(MATERIAL FOR THIS TASK)

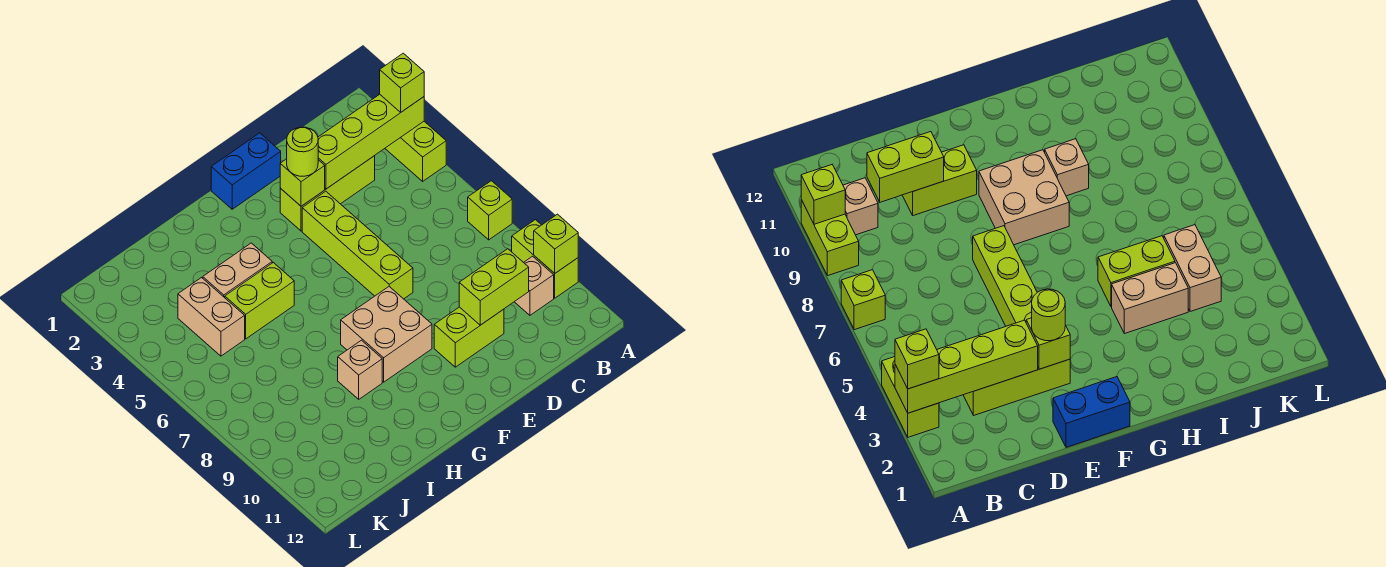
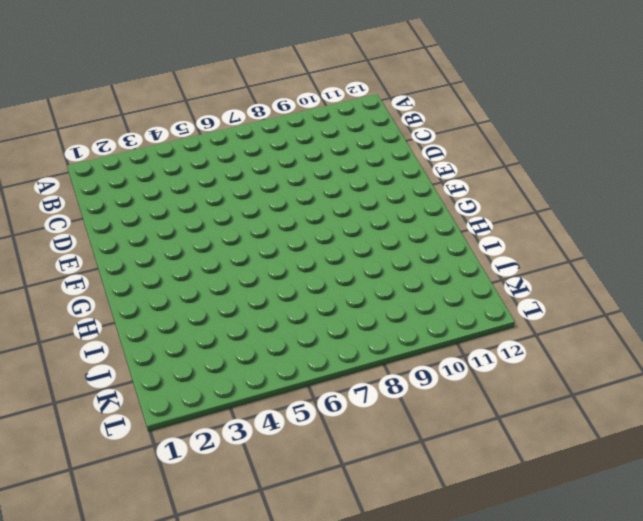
none -> lime brick A3:A4 level 1
none -> lime brick A7 level 1
none -> lime brick A9:A10 level 1

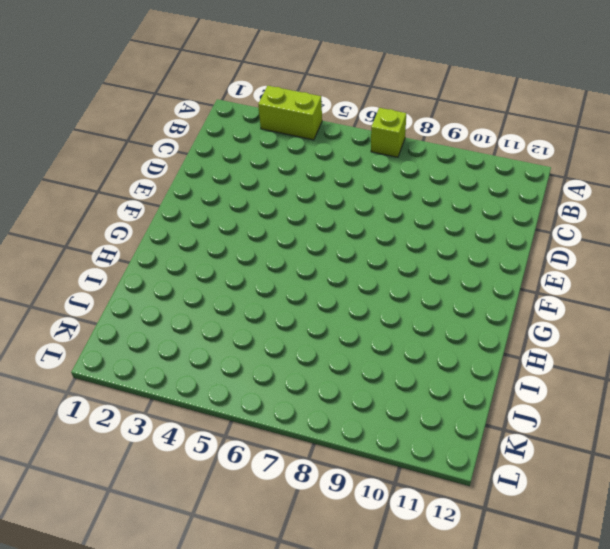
none -> lime brick A9:A10 level 1
none -> tan brick B10 level 1
none -> lime brick C3:E3 level 1

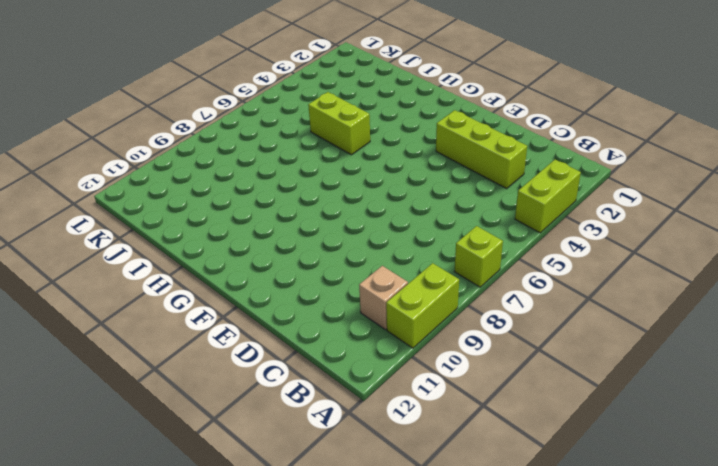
none -> lime brick D10:E10 level 1
none -> blue brick E1:F1 level 1
none -> lime brick E4:E7 level 1

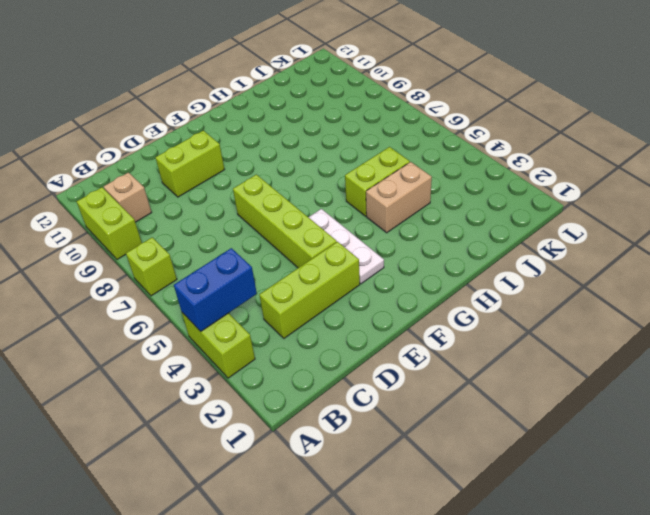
blue brick A4:B4 level 2 -> blue brick E1:F1 level 1
white plate F3:F5 level 1 -> none
none -> tan brick F8:G9 level 1
none -> tan brick H9 level 1
none -> tan brick J4:J5 level 1

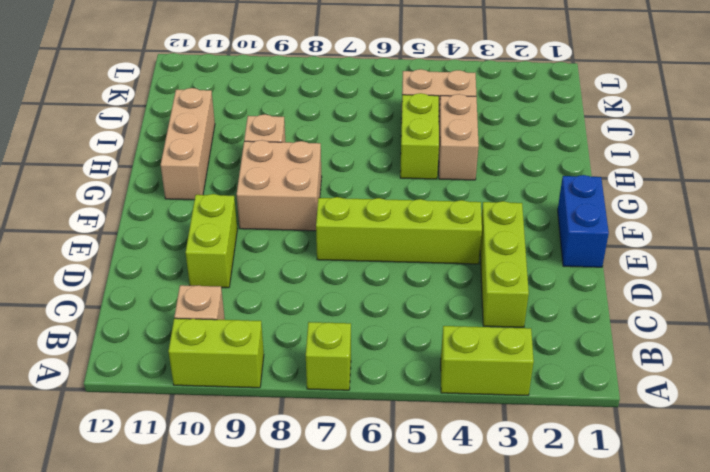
tan brick G11:I11 level 1 -> none
none -> lime brick A3:D3 level 2
none -> lime brick A10 level 2
none -> lime brick C10:D10 level 2

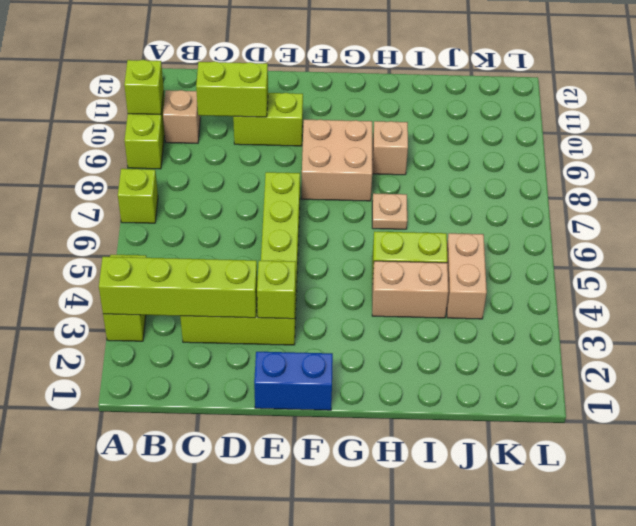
tan plate H7 level 1 -> none
none -> lime brick A3 level 3
none -> lime round brick E3 level 3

(End MATERIAL FOR THIS TASK)

▶ BRIEF
Restate the data exactly, though only from the line that contains "none -> lime brick E4:E7 level 1" through its last line, both ends included and with the pictures left out.

▶ ANSWER SPACE
none -> lime brick E4:E7 level 1

blue brick A4:B4 level 2 -> blue brick E1:F1 level 1
white plate F3:F5 level 1 -> none
none -> tan brick F8:G9 level 1
none -> tan brick H9 level 1
none -> tan brick J4:J5 level 1

tan brick G11:I11 level 1 -> none
none -> lime brick A3:D3 level 2
none -> lime brick A10 level 2
none -> lime brick C10:D10 level 2

tan plate H7 level 1 -> none
none -> lime brick A3 level 3
none -> lime round brick E3 level 3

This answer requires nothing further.